## Entries shown
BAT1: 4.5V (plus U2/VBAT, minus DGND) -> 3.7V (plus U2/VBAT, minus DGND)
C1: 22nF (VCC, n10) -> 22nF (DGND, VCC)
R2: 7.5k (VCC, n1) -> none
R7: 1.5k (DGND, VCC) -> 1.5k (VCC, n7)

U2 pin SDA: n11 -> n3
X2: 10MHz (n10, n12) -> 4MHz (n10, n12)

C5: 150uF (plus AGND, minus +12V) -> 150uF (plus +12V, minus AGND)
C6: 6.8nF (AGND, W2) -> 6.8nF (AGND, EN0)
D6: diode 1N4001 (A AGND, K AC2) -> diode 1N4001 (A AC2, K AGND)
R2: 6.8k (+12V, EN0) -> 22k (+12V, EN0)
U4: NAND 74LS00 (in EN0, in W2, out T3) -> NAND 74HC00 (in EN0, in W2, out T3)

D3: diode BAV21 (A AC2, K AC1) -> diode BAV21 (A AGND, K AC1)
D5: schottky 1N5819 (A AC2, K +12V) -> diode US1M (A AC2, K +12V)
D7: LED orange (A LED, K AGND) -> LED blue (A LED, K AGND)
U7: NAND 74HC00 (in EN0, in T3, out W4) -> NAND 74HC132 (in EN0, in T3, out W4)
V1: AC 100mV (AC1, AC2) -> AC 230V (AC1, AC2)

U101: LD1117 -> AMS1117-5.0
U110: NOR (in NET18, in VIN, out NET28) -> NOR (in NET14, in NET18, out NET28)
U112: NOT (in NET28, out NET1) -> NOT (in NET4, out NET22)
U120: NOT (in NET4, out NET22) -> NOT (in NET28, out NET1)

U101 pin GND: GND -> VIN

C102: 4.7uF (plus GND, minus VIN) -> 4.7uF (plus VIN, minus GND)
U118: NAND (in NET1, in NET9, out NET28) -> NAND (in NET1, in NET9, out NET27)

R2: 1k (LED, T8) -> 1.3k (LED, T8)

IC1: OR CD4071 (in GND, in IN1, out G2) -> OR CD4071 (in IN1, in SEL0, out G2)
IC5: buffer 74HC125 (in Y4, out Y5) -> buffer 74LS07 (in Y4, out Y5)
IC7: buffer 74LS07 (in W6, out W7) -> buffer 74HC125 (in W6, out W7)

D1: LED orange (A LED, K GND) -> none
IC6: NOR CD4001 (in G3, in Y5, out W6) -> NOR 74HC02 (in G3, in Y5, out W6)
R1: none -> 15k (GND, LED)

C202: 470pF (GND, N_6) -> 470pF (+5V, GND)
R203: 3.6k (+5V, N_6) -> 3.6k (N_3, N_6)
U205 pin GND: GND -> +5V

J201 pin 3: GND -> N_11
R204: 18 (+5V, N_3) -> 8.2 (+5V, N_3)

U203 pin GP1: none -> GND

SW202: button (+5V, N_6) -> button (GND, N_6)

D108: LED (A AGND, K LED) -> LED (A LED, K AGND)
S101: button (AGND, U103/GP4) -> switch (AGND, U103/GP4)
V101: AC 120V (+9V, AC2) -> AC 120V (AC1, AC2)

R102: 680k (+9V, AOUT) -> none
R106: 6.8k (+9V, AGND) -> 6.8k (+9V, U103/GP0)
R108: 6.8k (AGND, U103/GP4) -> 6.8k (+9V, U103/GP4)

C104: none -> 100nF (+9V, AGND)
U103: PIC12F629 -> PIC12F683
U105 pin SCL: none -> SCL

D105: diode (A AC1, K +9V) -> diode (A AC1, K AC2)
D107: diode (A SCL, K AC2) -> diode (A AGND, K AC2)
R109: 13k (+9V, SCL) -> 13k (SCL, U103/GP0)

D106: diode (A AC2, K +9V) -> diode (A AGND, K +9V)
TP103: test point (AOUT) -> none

## Task to complete
Pull every line containing the word "none" out of the material.

## Result below
R2: 7.5k (VCC, n1) -> none
D1: LED orange (A LED, K GND) -> none
R1: none -> 15k (GND, LED)
U203 pin GP1: none -> GND
R102: 680k (+9V, AOUT) -> none
C104: none -> 100nF (+9V, AGND)
U105 pin SCL: none -> SCL
TP103: test point (AOUT) -> none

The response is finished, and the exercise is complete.